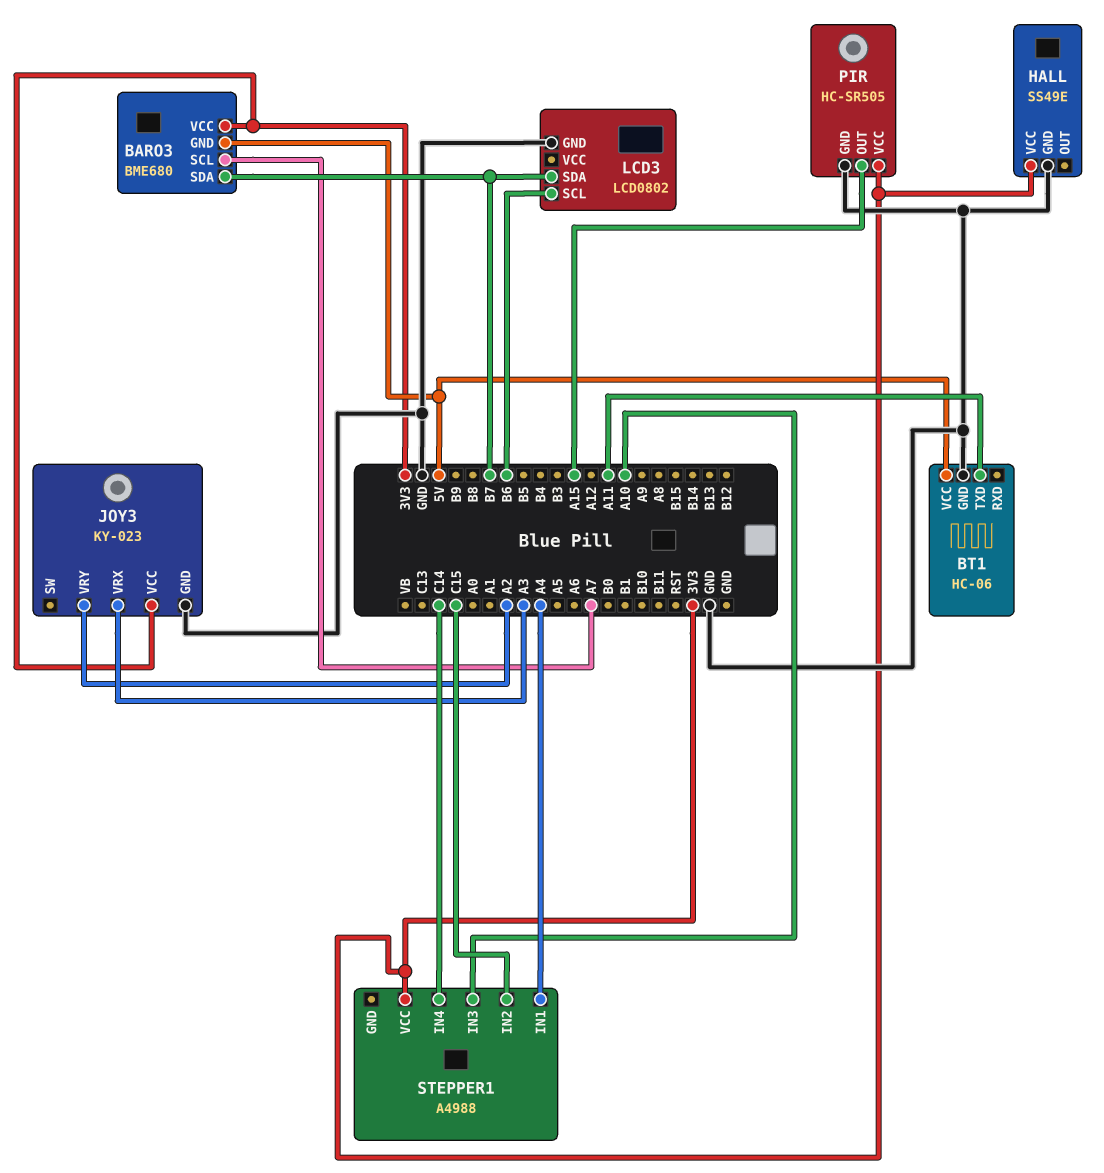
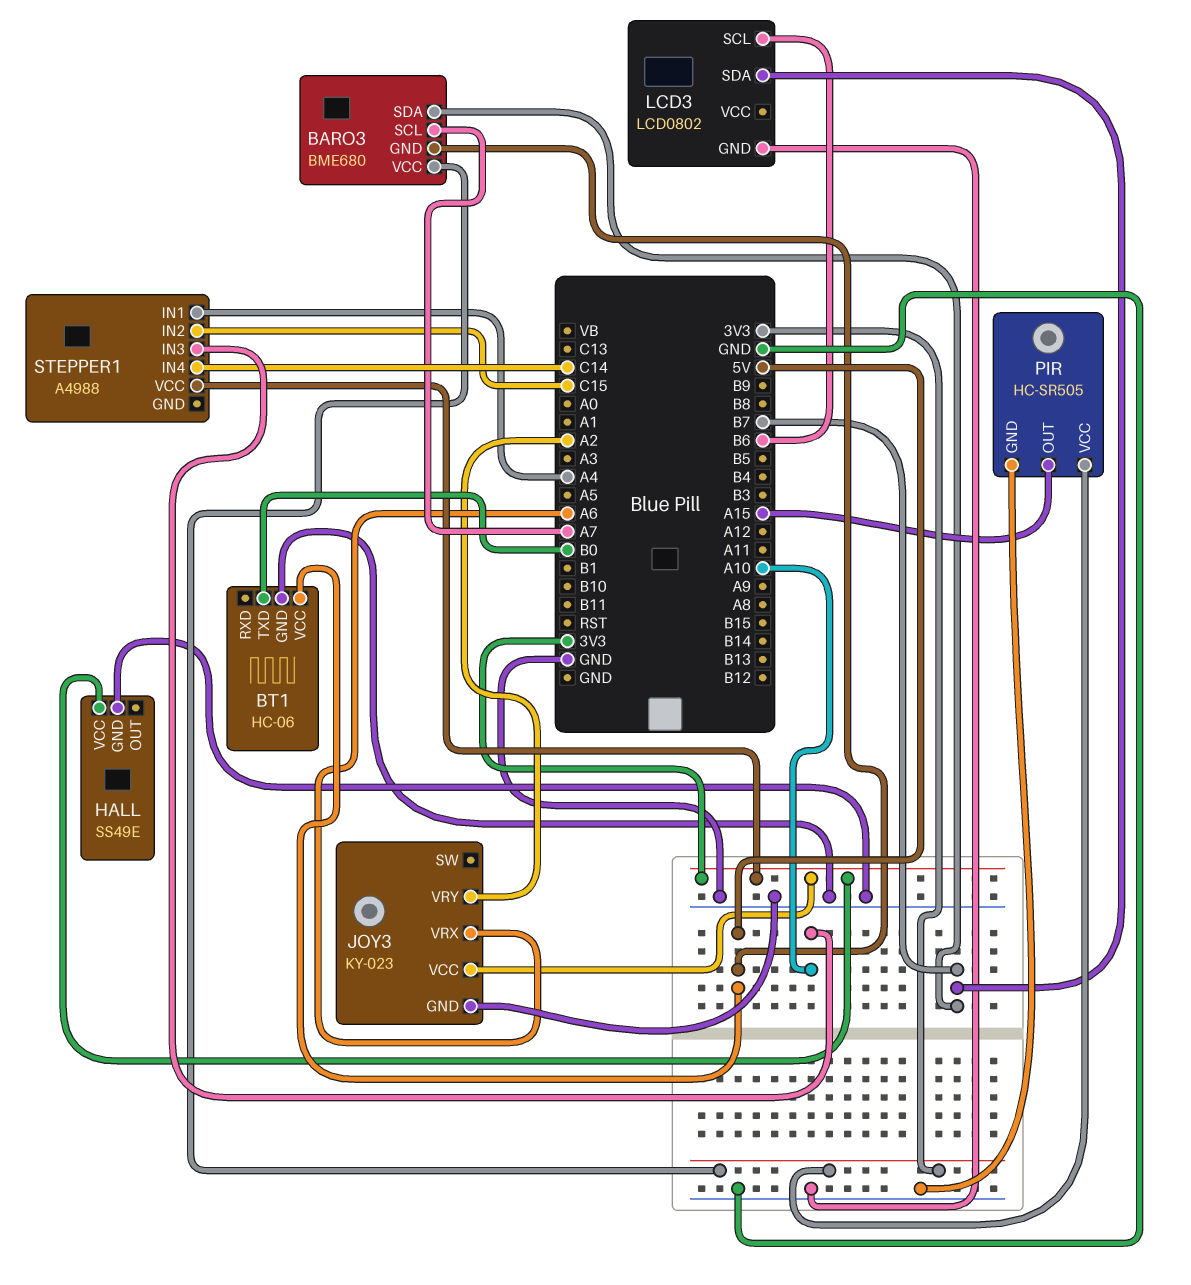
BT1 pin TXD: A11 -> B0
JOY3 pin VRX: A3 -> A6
* * *
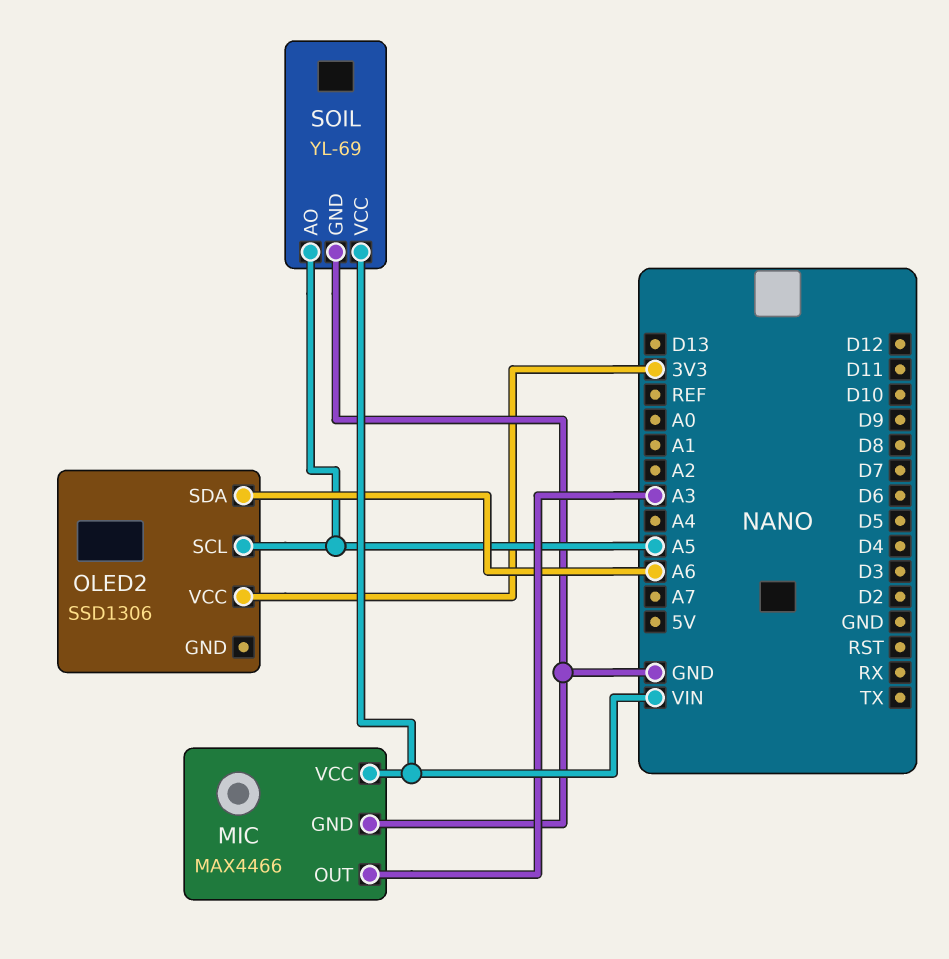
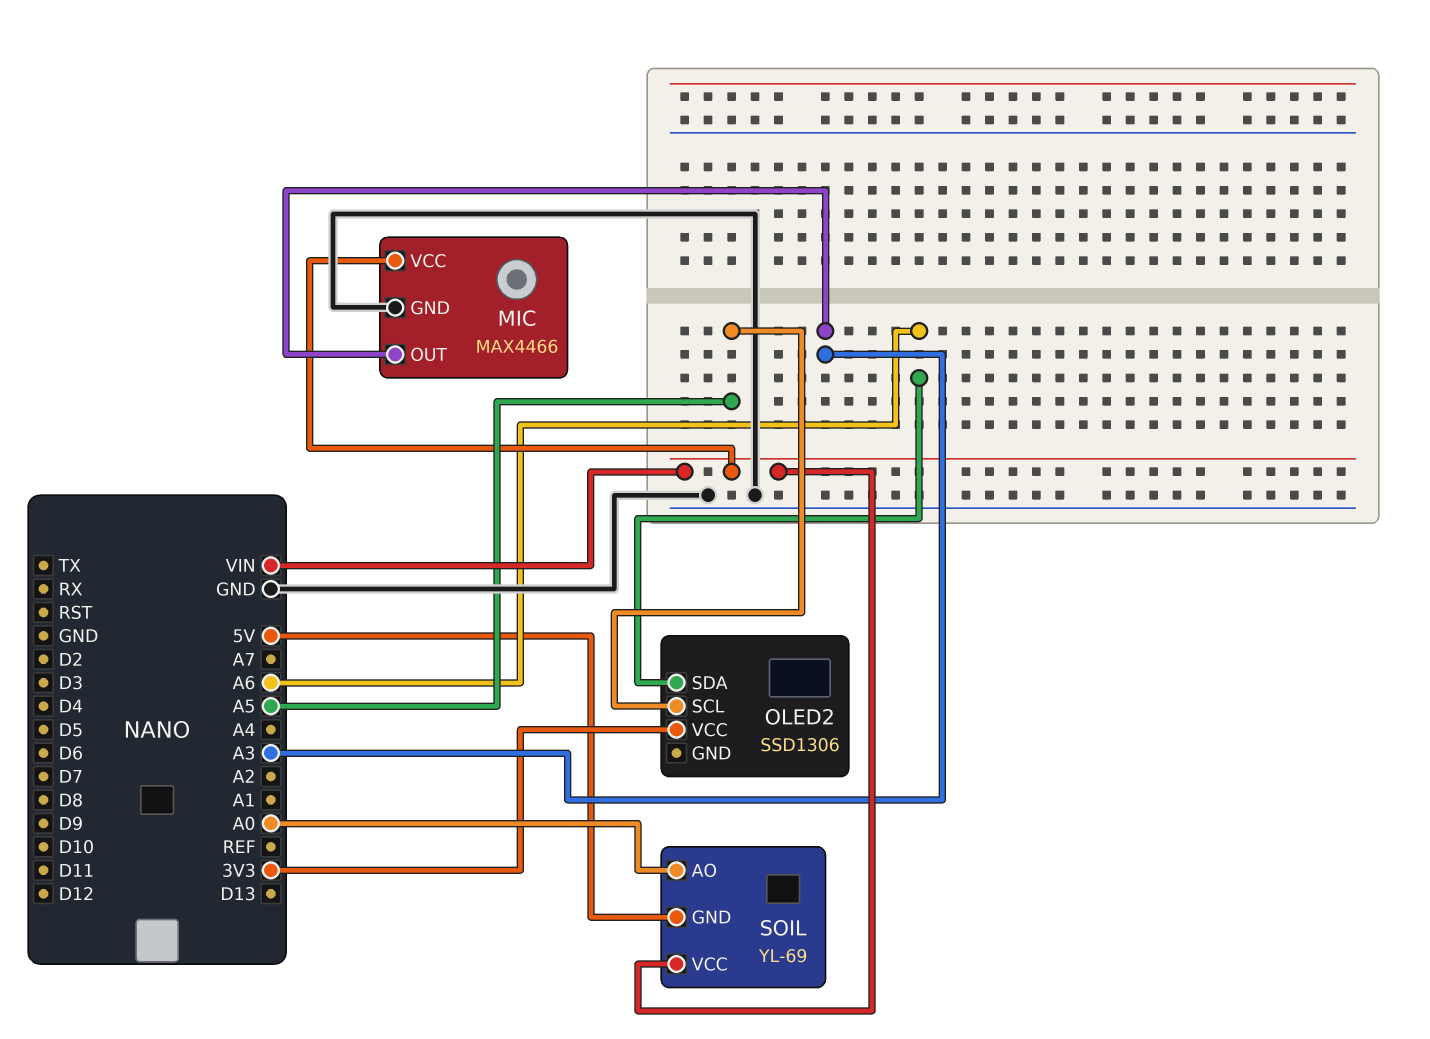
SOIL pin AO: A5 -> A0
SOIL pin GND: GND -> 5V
* * *
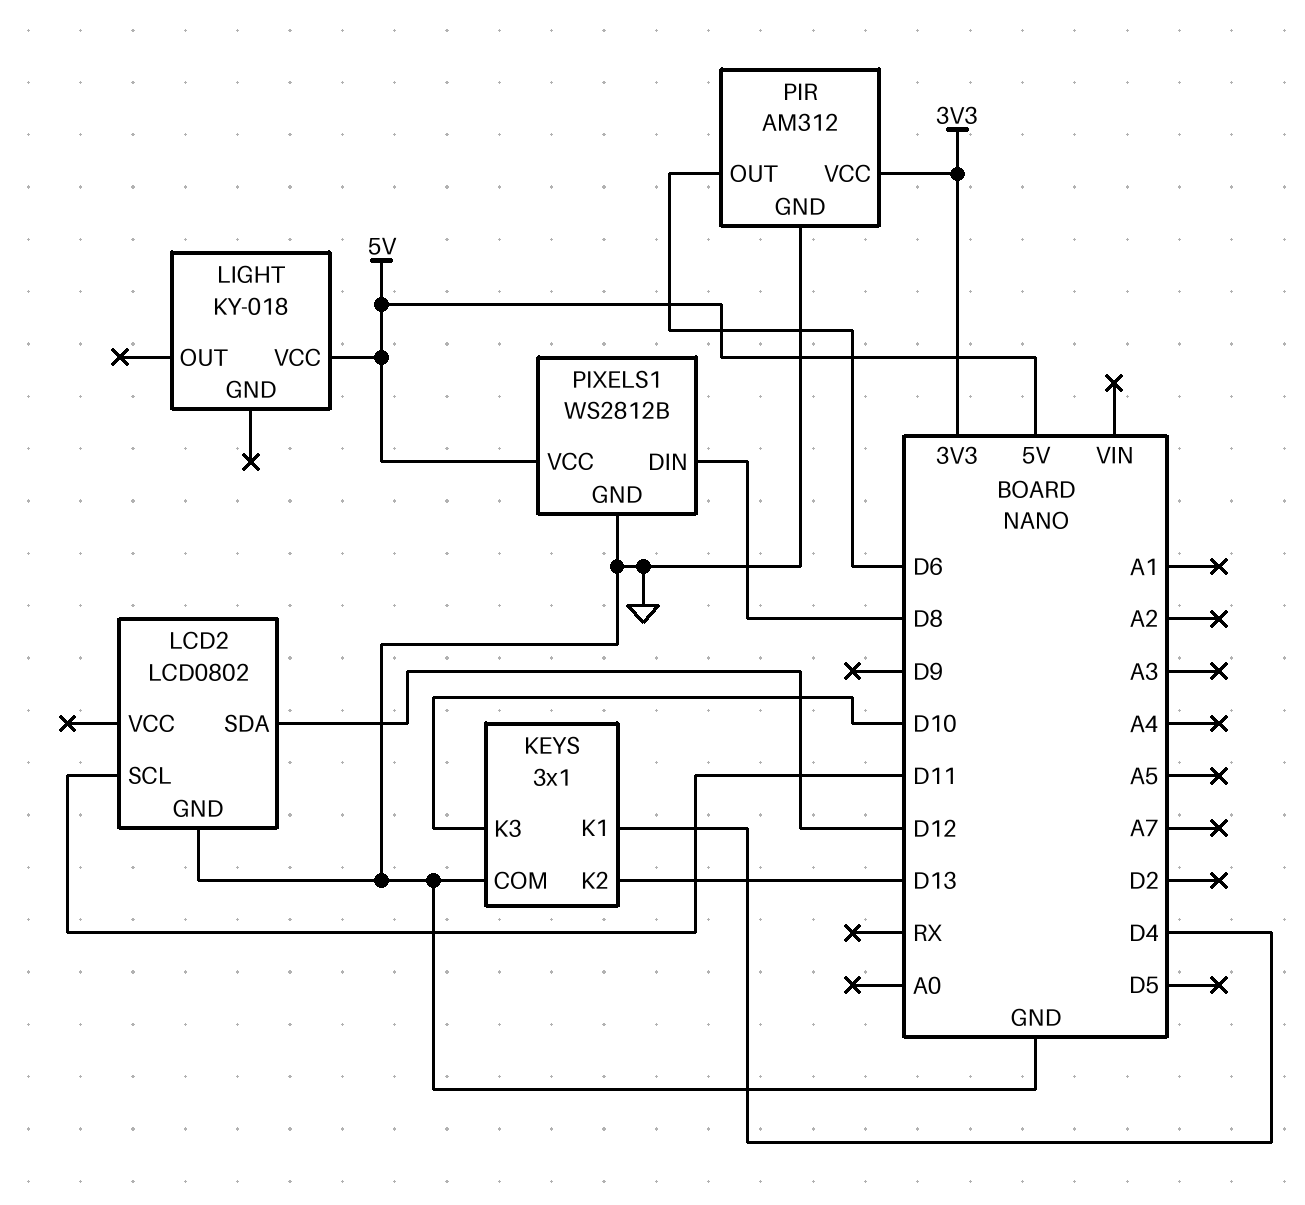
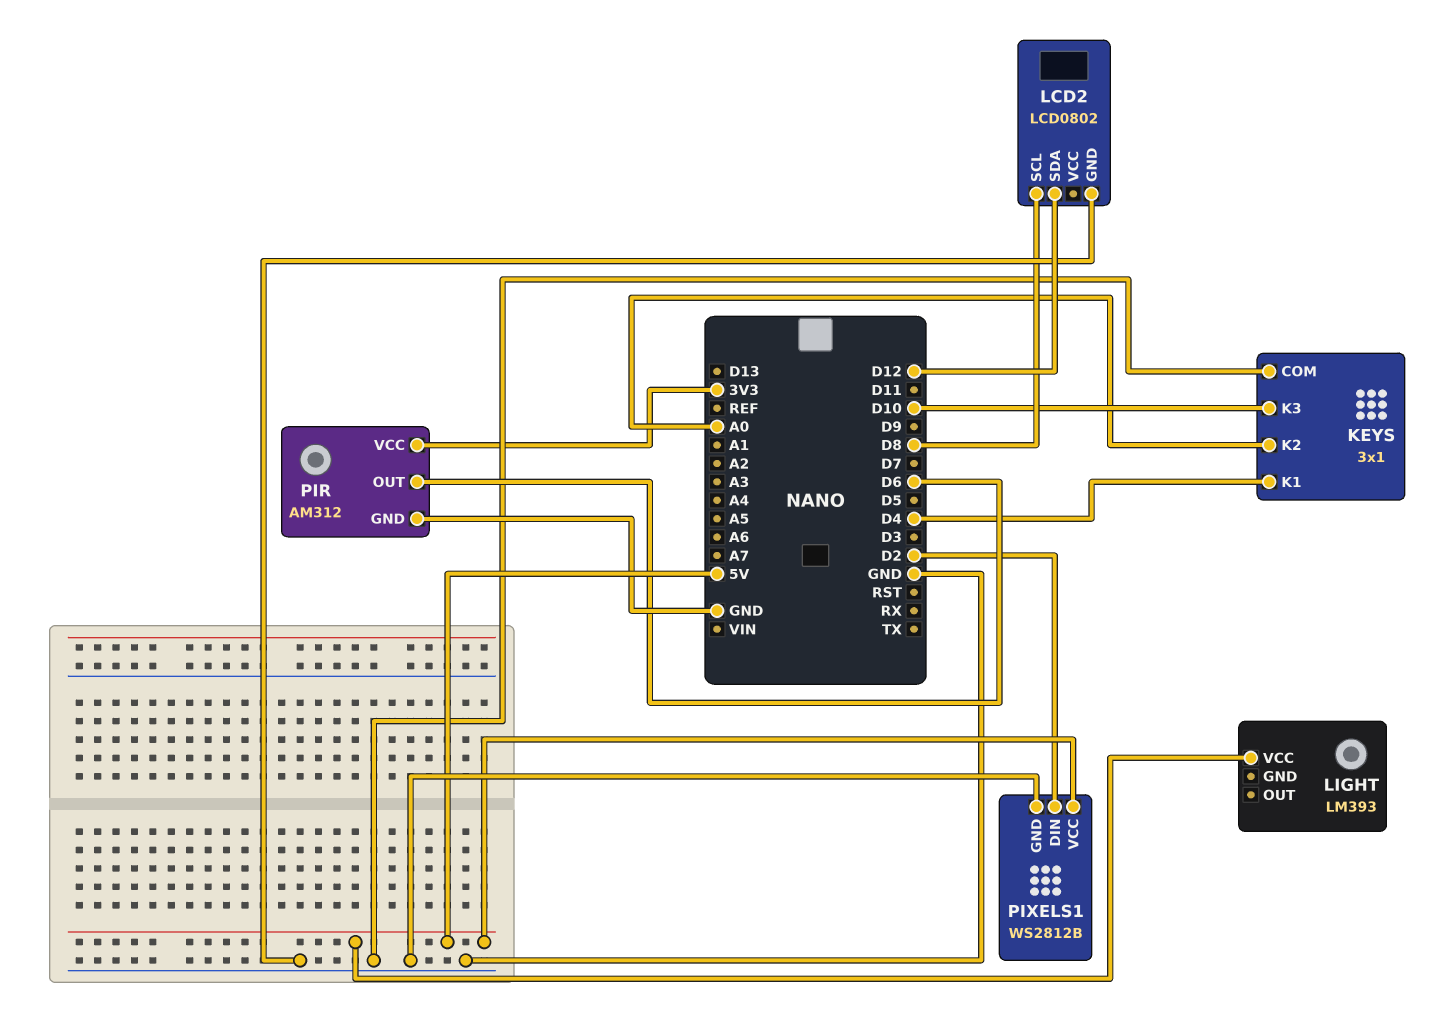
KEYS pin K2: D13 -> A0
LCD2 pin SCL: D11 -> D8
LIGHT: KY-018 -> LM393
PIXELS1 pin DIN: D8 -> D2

PROMPT: Only the lines above starting at the one containing "LCD2 pin SCL: D11 -> D8" and ending at the one containing "PIXELS1 pin DIN: D8 -> D2", both included, are to be returned, exactly as they read.

TASK RESPONSE:
LCD2 pin SCL: D11 -> D8
LIGHT: KY-018 -> LM393
PIXELS1 pin DIN: D8 -> D2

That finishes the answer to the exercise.